Extracted entries:
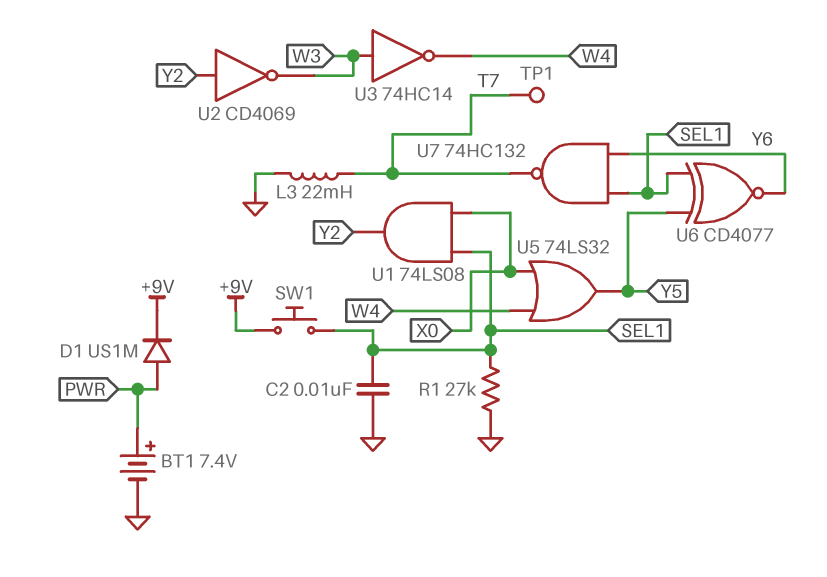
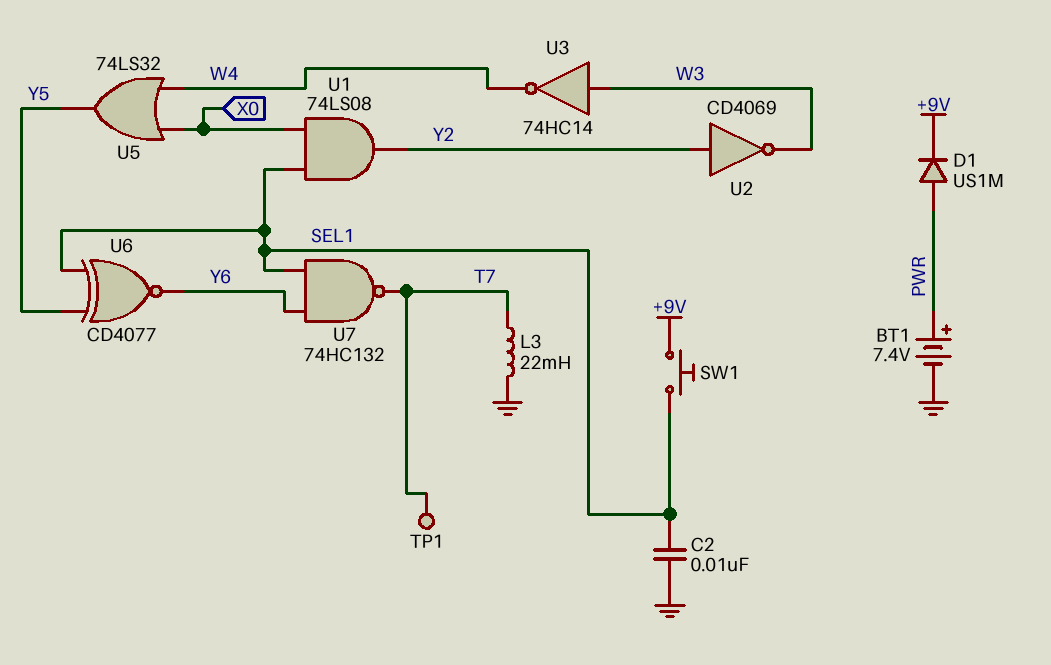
R1: 27k (GND, SEL1) -> none

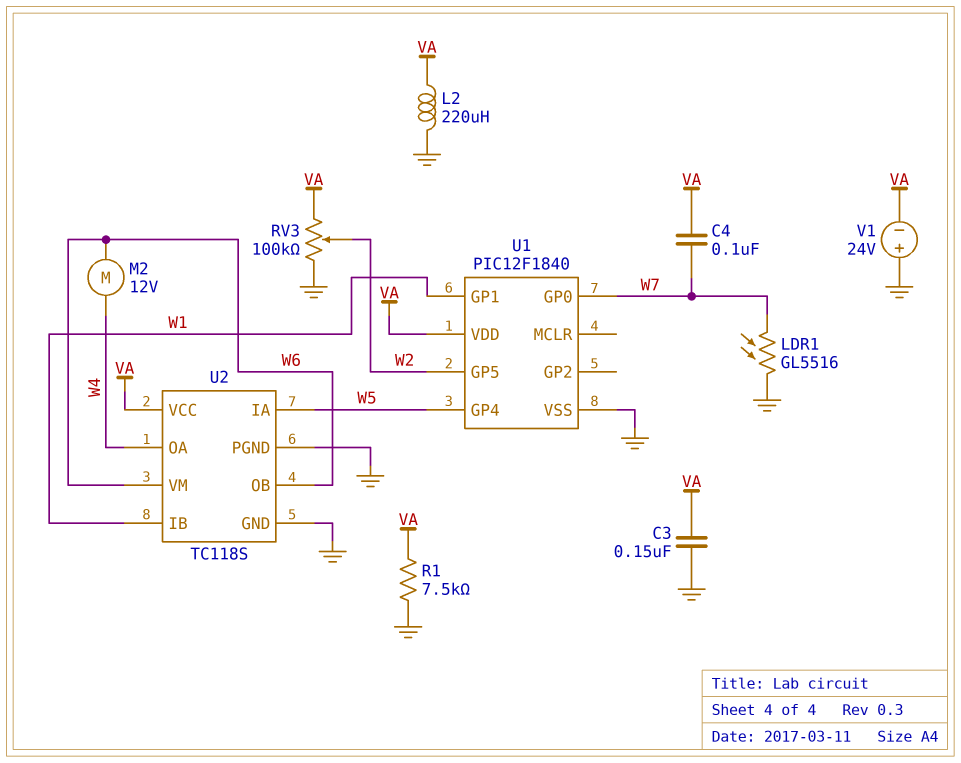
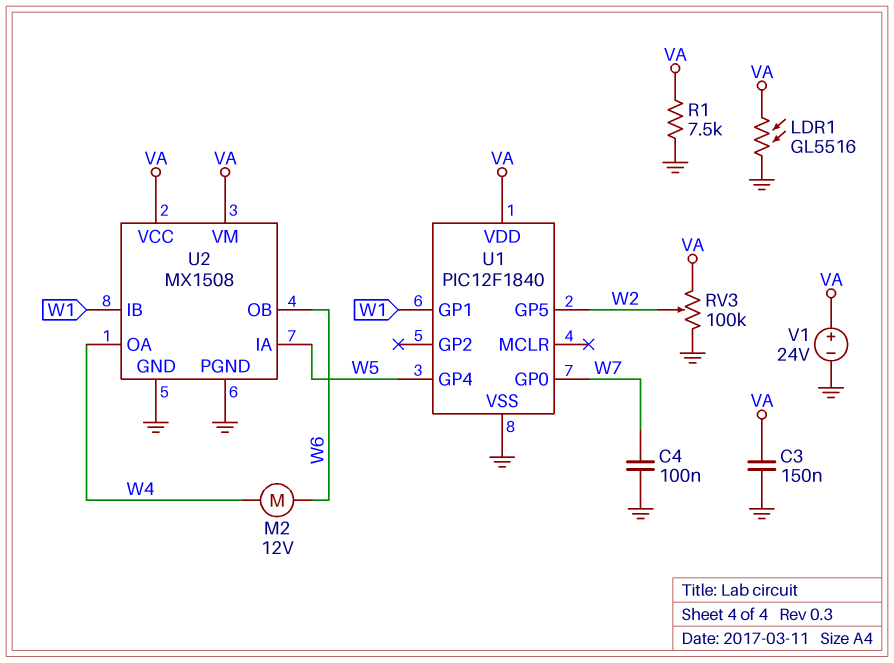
C4: 100nF (VA, W7) -> 100nF (GND, W7)
L2: 220uH (GND, VA) -> none
LDR1: GL5516 (GND, W7) -> GL5516 (GND, VA)
U2: TC118S -> MX1508
U2 pin VM: W6 -> VA
V1: 24V (plus GND, minus VA) -> 24V (plus VA, minus GND)

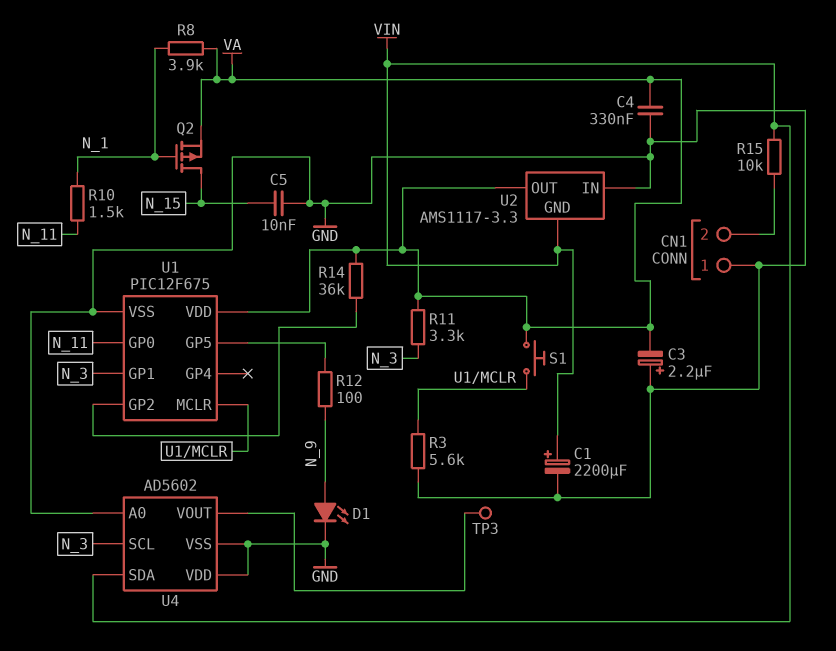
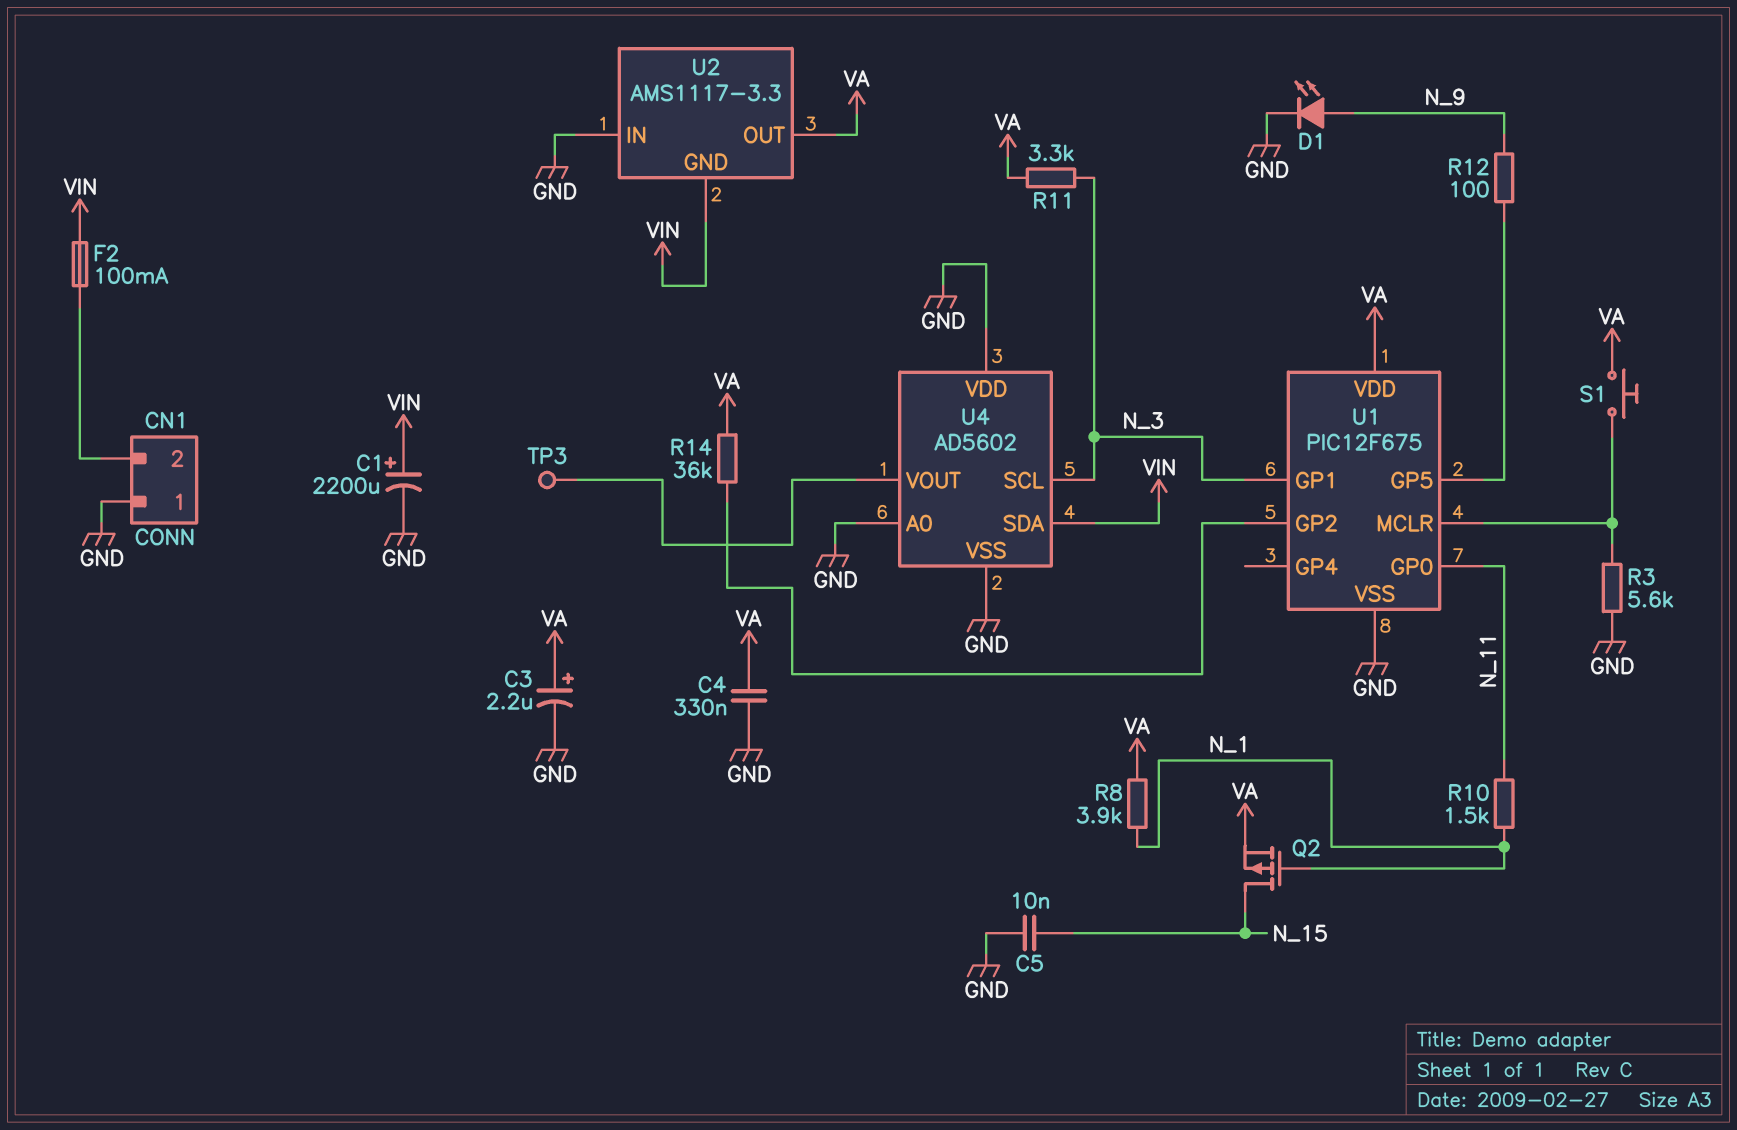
C3: 2.2uF (plus GND, minus VA) -> 2.2uF (plus VA, minus GND)
F2: none -> 100mA (CN1/2, VIN)
R15: 10k (CN1/2, VIN) -> none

Work task: The lines from the one containing "L2: 220uH (GND, VA) -> none" to the final line of the material, both ends included, should be retyped exactly and alone, with no pictures.

Response area:
L2: 220uH (GND, VA) -> none
LDR1: GL5516 (GND, W7) -> GL5516 (GND, VA)
U2: TC118S -> MX1508
U2 pin VM: W6 -> VA
V1: 24V (plus GND, minus VA) -> 24V (plus VA, minus GND)

C3: 2.2uF (plus GND, minus VA) -> 2.2uF (plus VA, minus GND)
F2: none -> 100mA (CN1/2, VIN)
R15: 10k (CN1/2, VIN) -> none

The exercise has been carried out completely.